» **Input data**:

/---

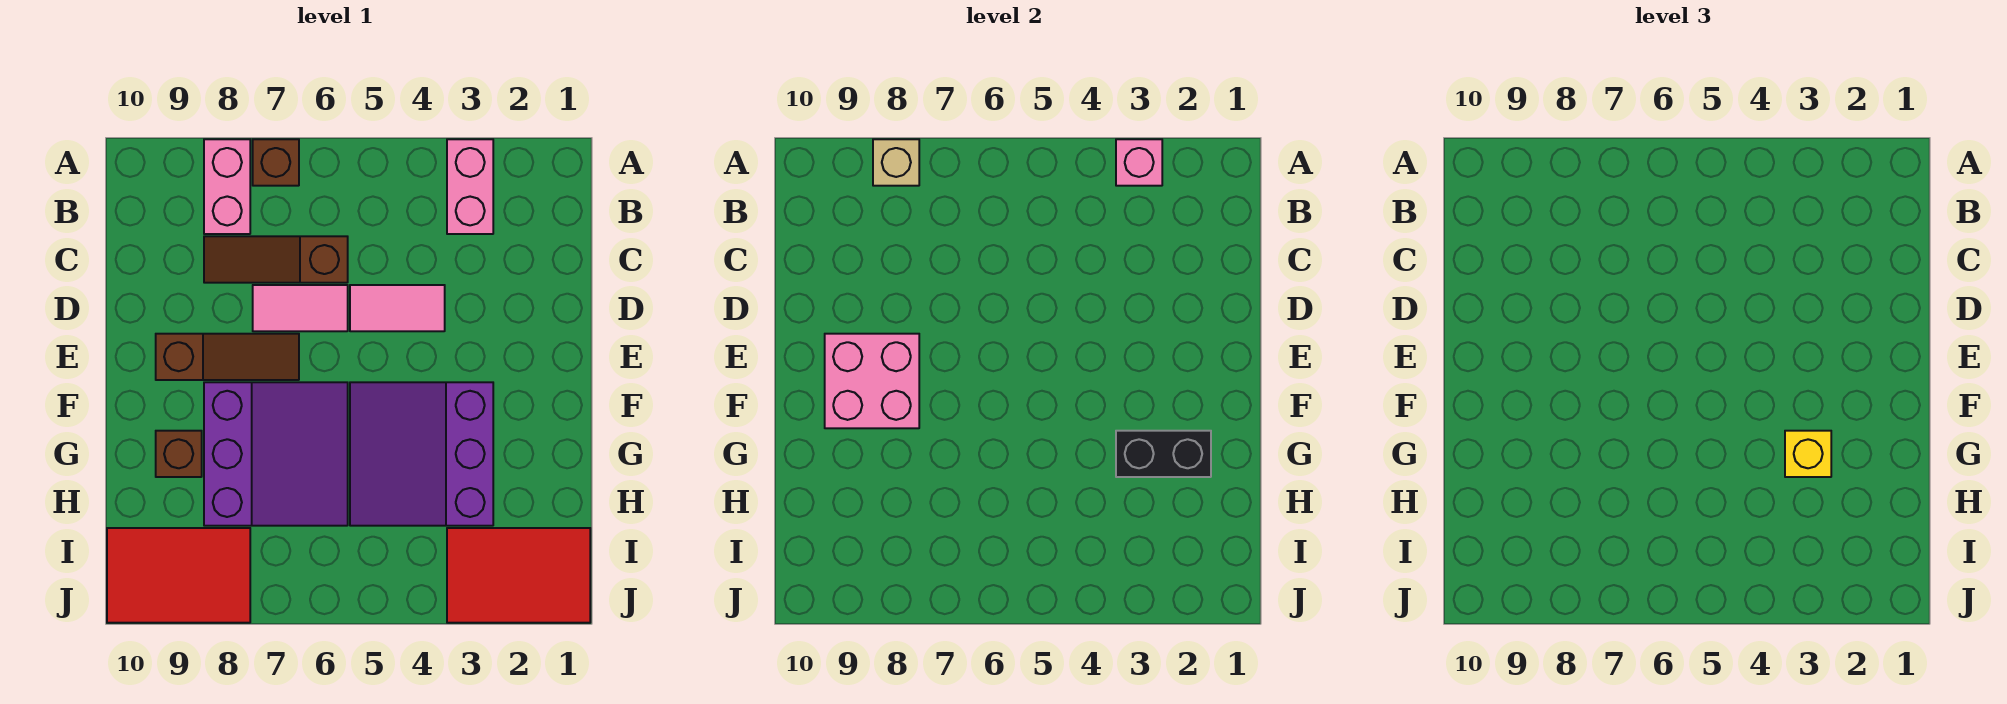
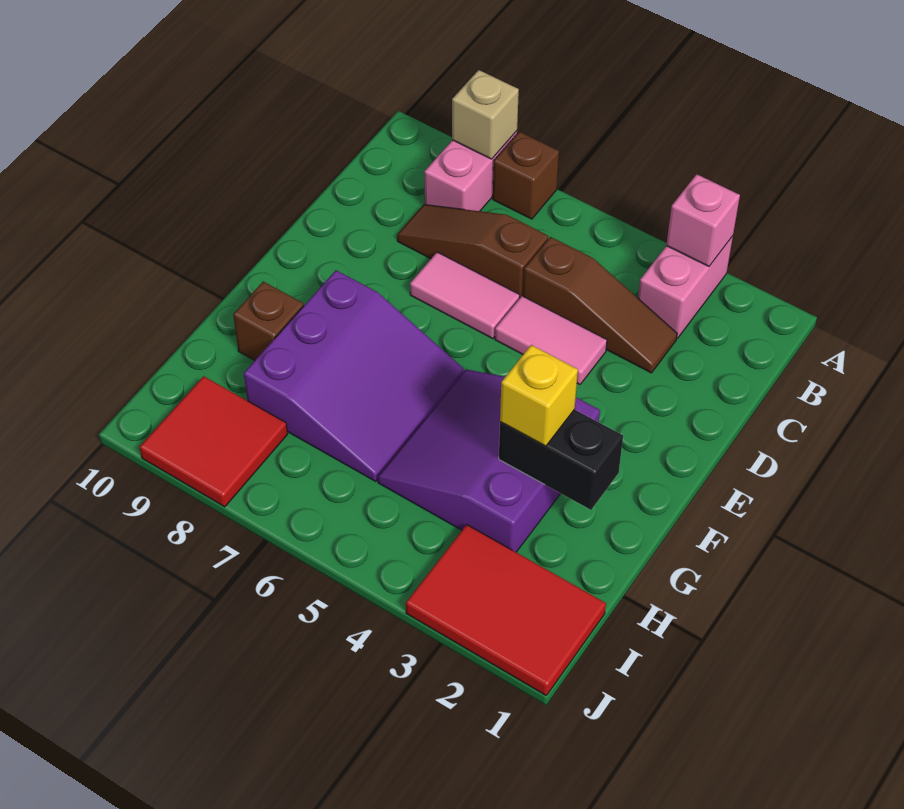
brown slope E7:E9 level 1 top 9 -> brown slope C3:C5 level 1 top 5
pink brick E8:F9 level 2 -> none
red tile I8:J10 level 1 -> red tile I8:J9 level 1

\---

» **The problem**:
Everything in the listing above is to be given again exactly, apart from the pictures.

» **Completed exercise**:
brown slope E7:E9 level 1 top 9 -> brown slope C3:C5 level 1 top 5
pink brick E8:F9 level 2 -> none
red tile I8:J10 level 1 -> red tile I8:J9 level 1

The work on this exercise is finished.